> [The problem] How many lines in the listing below include the word "kukatan"? Answer with the number and nothing else.

> [Raw data]
__________
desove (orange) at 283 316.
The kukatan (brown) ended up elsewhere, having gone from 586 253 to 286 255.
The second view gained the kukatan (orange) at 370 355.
__________
> [Exercise response] 2